### Edit tracking data:

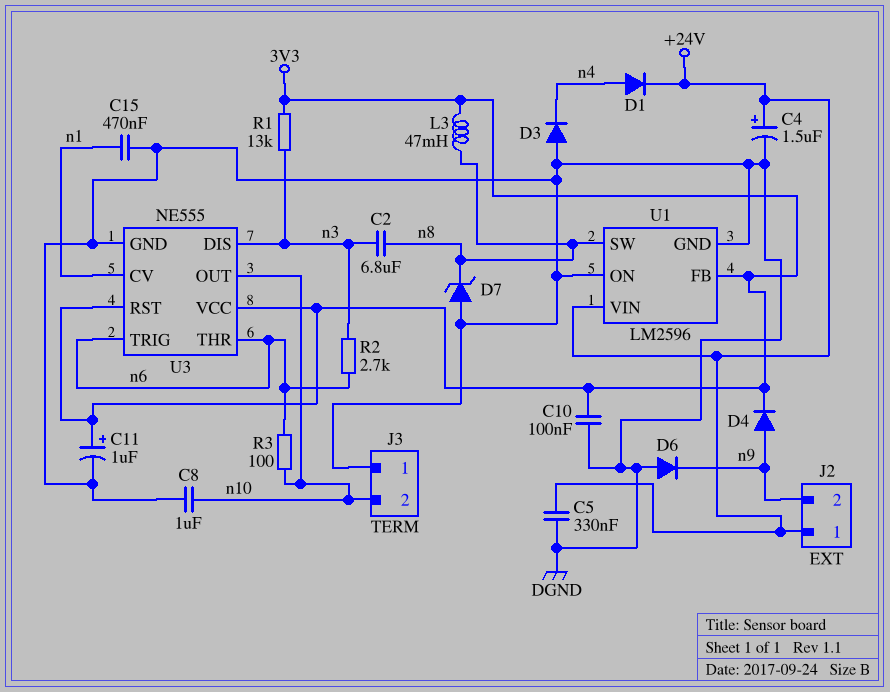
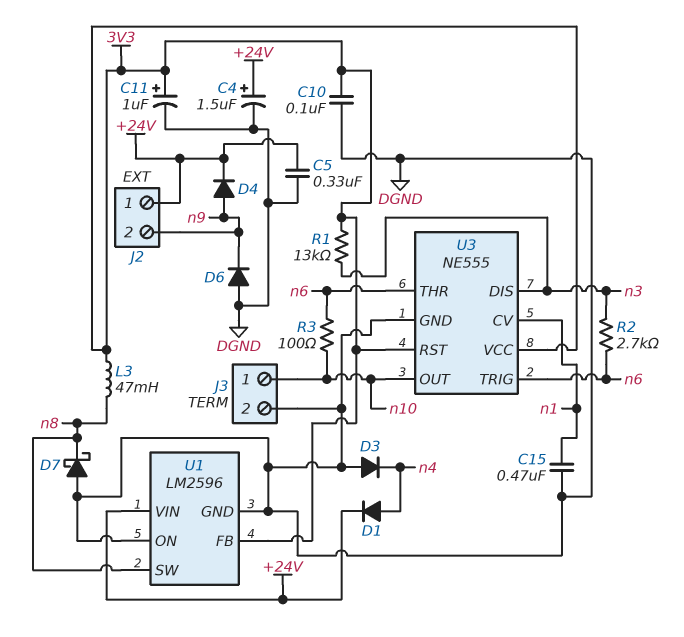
C2: 6.8uF (n3, n8) -> none
C8: 1uF (DGND, n10) -> none
D4: diode (A n9, K 3V3) -> diode (A n9, K +24V)
D7: zener (A DGND, K n8) -> schottky (A DGND, K n8)
J3 pin 1: DGND -> n10
J3 pin 2: n10 -> DGND

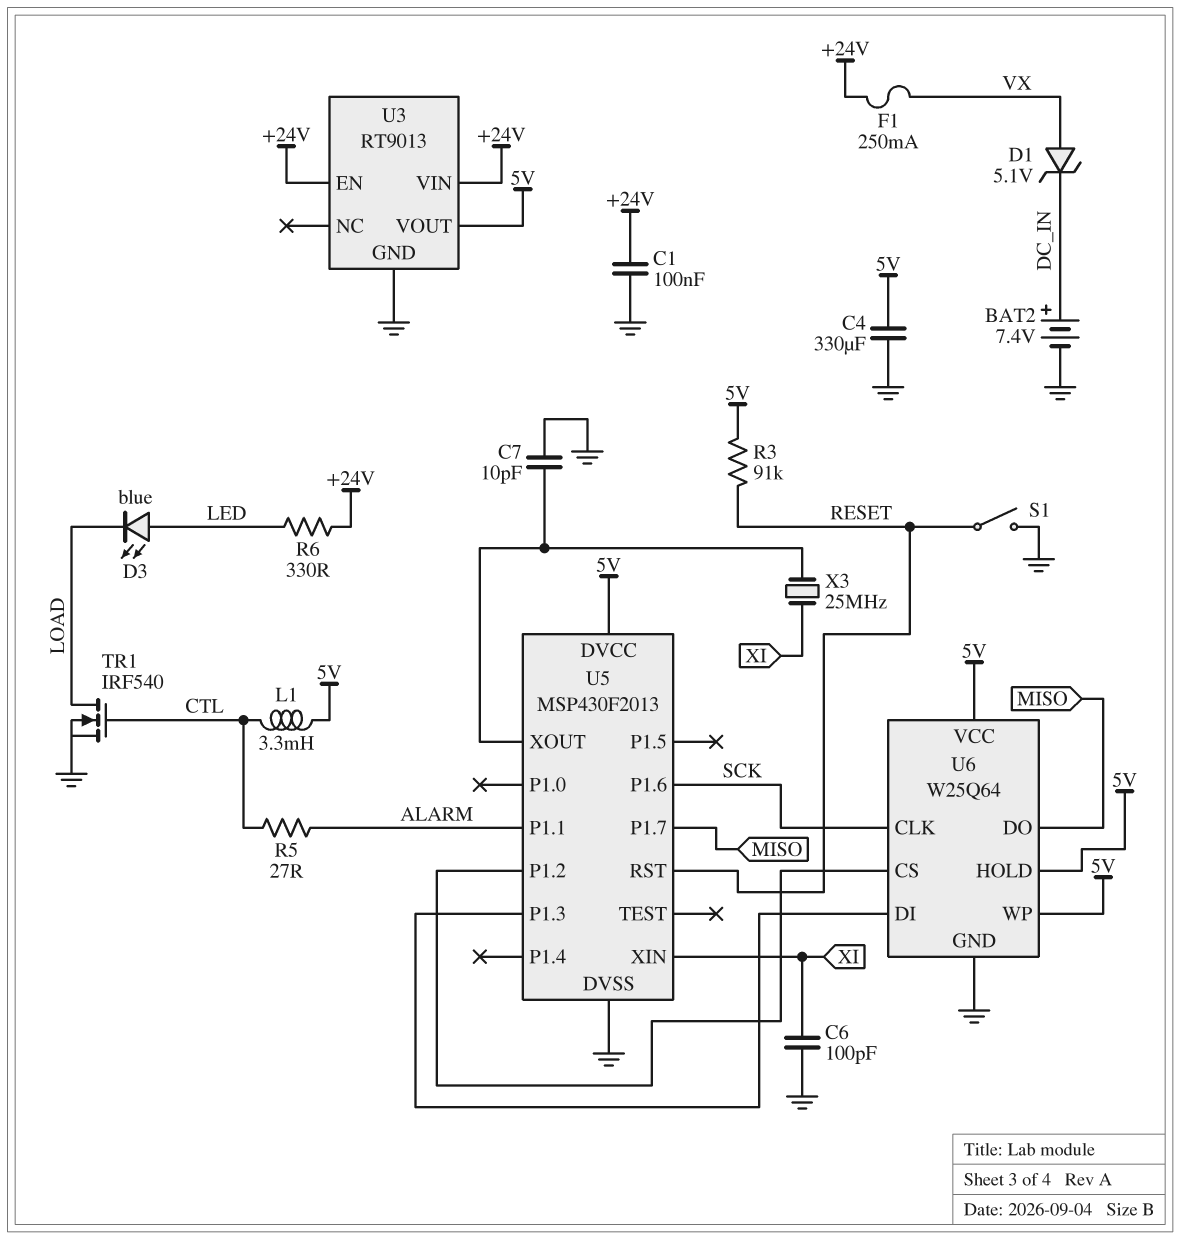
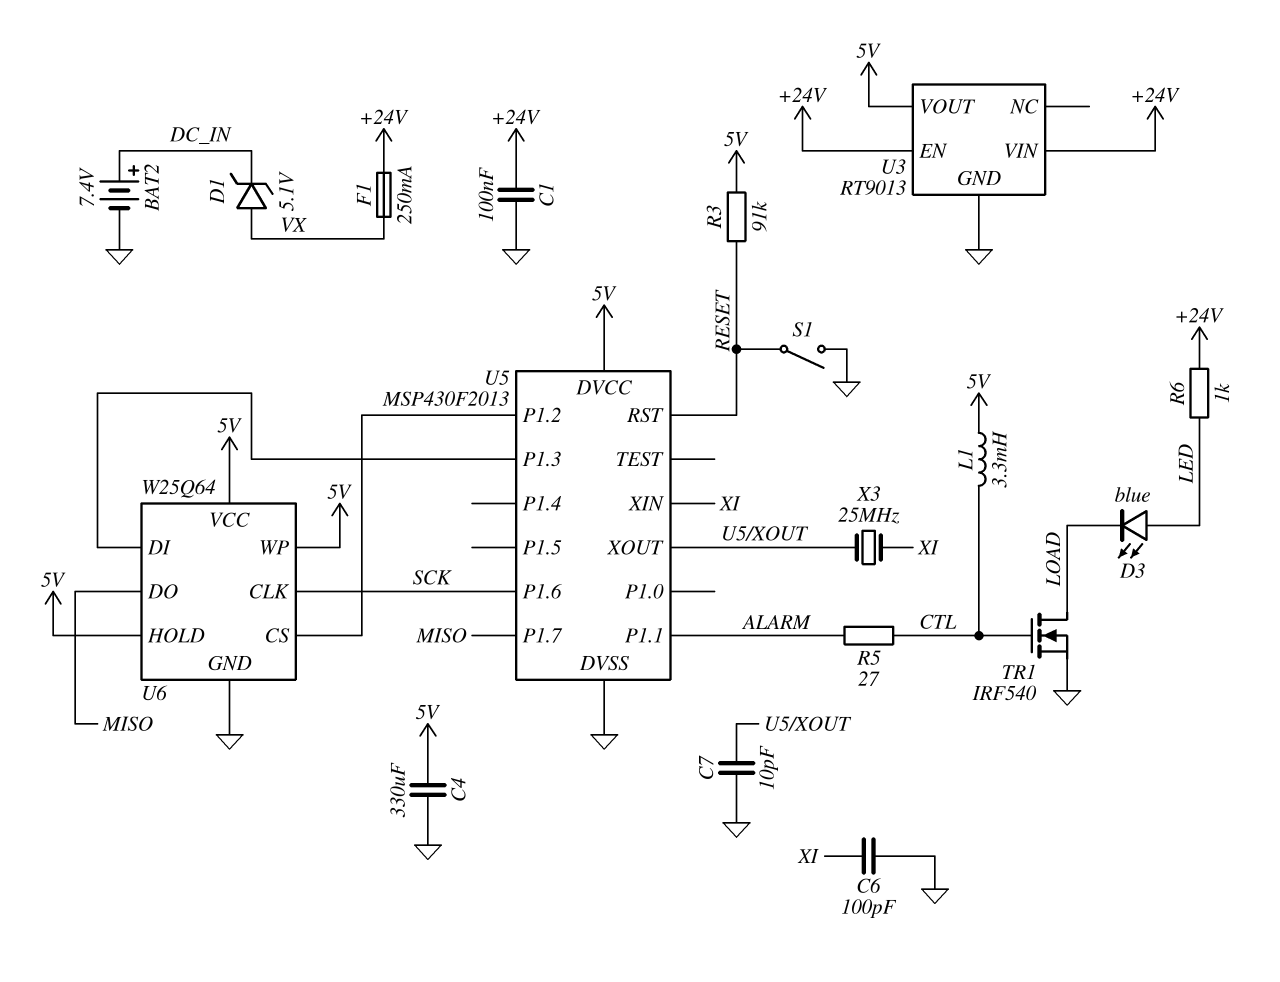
R6: 330 (+24V, LED) -> 1k (+24V, LED)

### WORK TO BE COMPLETED:
The lines from the one containing "D7: zener (A" through the last line of the records are what you should copy, word for word and nothing else, with pictures left out.

### EXPECTED OUTPUT:
D7: zener (A DGND, K n8) -> schottky (A DGND, K n8)
J3 pin 1: DGND -> n10
J3 pin 2: n10 -> DGND

R6: 330 (+24V, LED) -> 1k (+24V, LED)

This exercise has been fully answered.